• _Assignment_: Nothing is needed except the lines below that run from the one with "R3: 2.2k (+12V, GND) -> none" through the one with "U1 pin IN: none -> W21", repeated exactly.

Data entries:
☆ ☆ ☆

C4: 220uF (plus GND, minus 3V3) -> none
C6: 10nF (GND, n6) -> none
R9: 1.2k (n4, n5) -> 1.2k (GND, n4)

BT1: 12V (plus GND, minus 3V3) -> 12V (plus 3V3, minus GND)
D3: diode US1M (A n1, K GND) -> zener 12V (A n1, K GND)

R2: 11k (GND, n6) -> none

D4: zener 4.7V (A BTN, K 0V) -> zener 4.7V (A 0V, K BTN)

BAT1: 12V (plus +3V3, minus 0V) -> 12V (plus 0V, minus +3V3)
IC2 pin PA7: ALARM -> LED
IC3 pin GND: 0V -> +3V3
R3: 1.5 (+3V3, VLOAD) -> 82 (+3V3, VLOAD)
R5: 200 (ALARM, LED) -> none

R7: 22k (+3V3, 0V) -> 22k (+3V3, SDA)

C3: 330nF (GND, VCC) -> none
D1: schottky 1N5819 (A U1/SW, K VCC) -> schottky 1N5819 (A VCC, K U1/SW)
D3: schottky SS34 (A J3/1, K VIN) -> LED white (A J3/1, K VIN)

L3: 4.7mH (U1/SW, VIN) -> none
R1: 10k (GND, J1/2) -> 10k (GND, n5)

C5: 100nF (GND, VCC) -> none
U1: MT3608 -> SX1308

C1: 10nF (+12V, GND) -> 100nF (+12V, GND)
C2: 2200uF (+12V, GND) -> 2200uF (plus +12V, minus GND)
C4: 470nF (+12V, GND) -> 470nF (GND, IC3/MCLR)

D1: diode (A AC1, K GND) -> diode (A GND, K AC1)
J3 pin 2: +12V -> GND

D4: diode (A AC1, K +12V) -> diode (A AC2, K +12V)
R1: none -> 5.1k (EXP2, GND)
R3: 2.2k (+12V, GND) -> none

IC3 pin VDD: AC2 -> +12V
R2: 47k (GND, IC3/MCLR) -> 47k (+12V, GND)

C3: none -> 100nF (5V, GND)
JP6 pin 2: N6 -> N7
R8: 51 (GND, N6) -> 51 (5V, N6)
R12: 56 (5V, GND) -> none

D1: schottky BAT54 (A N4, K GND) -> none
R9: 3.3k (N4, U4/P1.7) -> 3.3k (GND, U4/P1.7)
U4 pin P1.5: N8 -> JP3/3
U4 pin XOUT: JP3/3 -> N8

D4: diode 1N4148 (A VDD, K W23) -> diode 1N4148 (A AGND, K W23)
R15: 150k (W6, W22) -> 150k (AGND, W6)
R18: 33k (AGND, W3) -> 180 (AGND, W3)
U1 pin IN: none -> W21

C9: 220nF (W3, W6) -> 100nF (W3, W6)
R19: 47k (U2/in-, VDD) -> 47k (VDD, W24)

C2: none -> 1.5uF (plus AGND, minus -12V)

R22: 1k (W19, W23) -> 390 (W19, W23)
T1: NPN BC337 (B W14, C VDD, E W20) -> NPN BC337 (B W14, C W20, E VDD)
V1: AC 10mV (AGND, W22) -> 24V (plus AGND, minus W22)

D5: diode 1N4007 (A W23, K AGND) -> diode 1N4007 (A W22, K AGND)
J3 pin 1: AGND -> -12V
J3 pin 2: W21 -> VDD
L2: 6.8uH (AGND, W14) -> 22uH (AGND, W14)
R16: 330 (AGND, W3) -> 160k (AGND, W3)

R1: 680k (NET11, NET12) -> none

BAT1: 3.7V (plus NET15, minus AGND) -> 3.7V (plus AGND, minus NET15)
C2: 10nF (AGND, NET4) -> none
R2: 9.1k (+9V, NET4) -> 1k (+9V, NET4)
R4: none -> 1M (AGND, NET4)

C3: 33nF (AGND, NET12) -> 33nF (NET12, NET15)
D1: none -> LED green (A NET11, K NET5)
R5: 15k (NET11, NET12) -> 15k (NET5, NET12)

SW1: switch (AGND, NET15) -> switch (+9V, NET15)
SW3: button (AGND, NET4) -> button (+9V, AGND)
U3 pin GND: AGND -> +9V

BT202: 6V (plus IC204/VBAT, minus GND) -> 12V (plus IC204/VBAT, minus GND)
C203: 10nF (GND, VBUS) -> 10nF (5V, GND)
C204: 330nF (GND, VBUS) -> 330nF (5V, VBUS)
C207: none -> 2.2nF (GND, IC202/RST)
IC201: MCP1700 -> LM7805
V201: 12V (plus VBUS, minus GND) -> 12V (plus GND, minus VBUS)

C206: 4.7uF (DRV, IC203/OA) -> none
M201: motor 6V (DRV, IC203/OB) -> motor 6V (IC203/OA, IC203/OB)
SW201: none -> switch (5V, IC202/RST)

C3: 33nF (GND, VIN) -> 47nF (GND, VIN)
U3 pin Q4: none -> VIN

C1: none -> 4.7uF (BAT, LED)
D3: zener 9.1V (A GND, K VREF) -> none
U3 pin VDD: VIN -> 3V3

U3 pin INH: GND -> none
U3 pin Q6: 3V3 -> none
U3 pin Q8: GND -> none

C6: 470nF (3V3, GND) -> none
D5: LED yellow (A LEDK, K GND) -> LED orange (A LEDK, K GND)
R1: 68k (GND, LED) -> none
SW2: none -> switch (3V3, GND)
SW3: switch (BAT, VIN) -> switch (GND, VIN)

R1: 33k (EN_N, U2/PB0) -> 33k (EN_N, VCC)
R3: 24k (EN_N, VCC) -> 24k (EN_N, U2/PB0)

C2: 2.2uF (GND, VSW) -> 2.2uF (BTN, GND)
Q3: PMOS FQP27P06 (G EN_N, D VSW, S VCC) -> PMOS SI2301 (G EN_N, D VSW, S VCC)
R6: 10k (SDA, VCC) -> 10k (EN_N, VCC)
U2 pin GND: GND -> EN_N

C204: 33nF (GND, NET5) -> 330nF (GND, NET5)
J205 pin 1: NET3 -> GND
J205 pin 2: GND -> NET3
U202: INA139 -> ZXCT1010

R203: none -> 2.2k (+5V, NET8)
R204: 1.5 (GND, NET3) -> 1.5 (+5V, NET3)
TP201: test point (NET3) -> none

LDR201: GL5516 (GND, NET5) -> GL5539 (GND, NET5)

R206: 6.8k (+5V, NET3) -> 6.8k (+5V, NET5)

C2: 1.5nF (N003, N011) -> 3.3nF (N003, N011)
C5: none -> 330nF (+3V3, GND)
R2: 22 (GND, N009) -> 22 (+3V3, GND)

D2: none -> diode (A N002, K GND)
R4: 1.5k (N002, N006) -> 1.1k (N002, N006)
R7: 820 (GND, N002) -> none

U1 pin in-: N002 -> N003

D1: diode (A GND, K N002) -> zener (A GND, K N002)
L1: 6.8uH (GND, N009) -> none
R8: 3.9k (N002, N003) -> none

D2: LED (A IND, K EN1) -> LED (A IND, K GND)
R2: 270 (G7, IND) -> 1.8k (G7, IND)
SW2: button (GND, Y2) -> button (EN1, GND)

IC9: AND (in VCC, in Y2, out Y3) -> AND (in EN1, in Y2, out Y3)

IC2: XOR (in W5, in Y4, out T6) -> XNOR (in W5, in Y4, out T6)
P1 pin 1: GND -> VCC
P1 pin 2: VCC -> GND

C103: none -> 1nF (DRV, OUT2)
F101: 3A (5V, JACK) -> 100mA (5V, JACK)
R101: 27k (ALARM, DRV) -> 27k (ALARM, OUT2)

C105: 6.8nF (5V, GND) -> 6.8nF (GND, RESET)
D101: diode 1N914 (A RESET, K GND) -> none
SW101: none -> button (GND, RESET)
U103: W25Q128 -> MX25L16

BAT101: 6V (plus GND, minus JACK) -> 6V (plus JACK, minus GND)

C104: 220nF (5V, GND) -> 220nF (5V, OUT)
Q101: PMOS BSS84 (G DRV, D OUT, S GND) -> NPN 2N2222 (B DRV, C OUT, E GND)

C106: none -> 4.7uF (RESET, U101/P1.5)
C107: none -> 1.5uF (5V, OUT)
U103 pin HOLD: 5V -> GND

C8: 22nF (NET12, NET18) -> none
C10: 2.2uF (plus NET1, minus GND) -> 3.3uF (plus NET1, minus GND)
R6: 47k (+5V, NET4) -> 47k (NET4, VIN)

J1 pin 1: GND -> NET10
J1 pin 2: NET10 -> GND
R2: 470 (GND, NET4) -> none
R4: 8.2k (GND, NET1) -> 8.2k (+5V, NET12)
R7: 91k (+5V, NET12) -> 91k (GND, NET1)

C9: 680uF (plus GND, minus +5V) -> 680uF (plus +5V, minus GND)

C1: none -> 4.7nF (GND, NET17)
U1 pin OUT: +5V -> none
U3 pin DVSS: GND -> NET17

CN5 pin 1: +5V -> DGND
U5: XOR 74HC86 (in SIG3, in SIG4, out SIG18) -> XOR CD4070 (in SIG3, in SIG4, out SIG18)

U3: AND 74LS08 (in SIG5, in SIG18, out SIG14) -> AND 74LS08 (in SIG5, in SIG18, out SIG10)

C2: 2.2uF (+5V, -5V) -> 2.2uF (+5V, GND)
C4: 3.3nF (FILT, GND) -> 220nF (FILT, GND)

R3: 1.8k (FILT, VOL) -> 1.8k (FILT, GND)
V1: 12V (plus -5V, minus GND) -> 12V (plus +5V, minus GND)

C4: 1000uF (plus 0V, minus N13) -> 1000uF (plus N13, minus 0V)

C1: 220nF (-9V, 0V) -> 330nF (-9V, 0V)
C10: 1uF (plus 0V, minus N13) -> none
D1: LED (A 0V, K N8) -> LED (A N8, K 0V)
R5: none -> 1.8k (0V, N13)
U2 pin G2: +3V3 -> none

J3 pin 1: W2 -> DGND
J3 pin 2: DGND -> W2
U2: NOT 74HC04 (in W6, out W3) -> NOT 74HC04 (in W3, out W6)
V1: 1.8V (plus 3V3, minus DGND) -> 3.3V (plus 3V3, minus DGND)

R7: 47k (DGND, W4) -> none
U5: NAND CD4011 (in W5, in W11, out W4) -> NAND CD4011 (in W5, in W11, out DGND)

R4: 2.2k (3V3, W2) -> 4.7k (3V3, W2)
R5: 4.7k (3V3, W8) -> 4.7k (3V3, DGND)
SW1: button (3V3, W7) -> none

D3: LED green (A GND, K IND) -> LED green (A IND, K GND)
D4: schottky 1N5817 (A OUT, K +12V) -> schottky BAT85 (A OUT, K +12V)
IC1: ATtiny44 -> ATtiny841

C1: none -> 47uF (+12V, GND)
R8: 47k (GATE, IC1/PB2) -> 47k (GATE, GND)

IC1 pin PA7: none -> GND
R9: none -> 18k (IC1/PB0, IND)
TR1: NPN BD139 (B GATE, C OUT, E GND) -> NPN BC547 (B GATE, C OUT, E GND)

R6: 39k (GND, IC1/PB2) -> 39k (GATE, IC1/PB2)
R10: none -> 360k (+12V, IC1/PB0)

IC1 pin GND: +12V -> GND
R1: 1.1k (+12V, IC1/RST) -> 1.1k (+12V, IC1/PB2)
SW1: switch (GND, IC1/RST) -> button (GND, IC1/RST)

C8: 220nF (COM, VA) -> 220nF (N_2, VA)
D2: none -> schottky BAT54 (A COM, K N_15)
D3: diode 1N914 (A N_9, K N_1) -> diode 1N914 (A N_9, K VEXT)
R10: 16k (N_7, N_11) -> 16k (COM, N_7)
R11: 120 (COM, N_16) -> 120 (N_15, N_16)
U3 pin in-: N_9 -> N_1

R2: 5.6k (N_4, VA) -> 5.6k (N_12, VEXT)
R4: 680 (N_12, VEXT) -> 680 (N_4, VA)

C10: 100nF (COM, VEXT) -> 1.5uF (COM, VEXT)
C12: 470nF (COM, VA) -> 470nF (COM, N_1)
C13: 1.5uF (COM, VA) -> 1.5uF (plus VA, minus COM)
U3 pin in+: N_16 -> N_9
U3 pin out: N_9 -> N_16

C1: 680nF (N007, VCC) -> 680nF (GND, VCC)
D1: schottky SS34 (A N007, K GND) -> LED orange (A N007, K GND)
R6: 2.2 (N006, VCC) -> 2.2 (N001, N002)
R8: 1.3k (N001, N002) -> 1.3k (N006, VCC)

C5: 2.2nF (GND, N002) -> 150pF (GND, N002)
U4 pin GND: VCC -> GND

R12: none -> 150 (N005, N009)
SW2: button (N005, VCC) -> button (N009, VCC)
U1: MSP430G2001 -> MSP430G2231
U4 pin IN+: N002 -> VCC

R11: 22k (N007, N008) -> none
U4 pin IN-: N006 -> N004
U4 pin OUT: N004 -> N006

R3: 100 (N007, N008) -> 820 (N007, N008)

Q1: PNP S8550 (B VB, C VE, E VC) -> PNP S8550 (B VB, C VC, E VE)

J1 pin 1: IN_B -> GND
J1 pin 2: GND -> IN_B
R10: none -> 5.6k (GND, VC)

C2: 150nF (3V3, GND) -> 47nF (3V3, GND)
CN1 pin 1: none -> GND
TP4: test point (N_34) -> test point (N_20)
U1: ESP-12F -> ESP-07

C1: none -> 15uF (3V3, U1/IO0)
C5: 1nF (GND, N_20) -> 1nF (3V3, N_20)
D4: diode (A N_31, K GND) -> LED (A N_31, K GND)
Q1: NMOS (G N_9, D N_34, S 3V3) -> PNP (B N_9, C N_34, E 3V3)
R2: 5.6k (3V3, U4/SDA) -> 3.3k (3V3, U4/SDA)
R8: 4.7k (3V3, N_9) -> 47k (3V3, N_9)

☆ ☆ ☆

• _Task response_:
R3: 2.2k (+12V, GND) -> none

IC3 pin VDD: AC2 -> +12V
R2: 47k (GND, IC3/MCLR) -> 47k (+12V, GND)

C3: none -> 100nF (5V, GND)
JP6 pin 2: N6 -> N7
R8: 51 (GND, N6) -> 51 (5V, N6)
R12: 56 (5V, GND) -> none

D1: schottky BAT54 (A N4, K GND) -> none
R9: 3.3k (N4, U4/P1.7) -> 3.3k (GND, U4/P1.7)
U4 pin P1.5: N8 -> JP3/3
U4 pin XOUT: JP3/3 -> N8

D4: diode 1N4148 (A VDD, K W23) -> diode 1N4148 (A AGND, K W23)
R15: 150k (W6, W22) -> 150k (AGND, W6)
R18: 33k (AGND, W3) -> 180 (AGND, W3)
U1 pin IN: none -> W21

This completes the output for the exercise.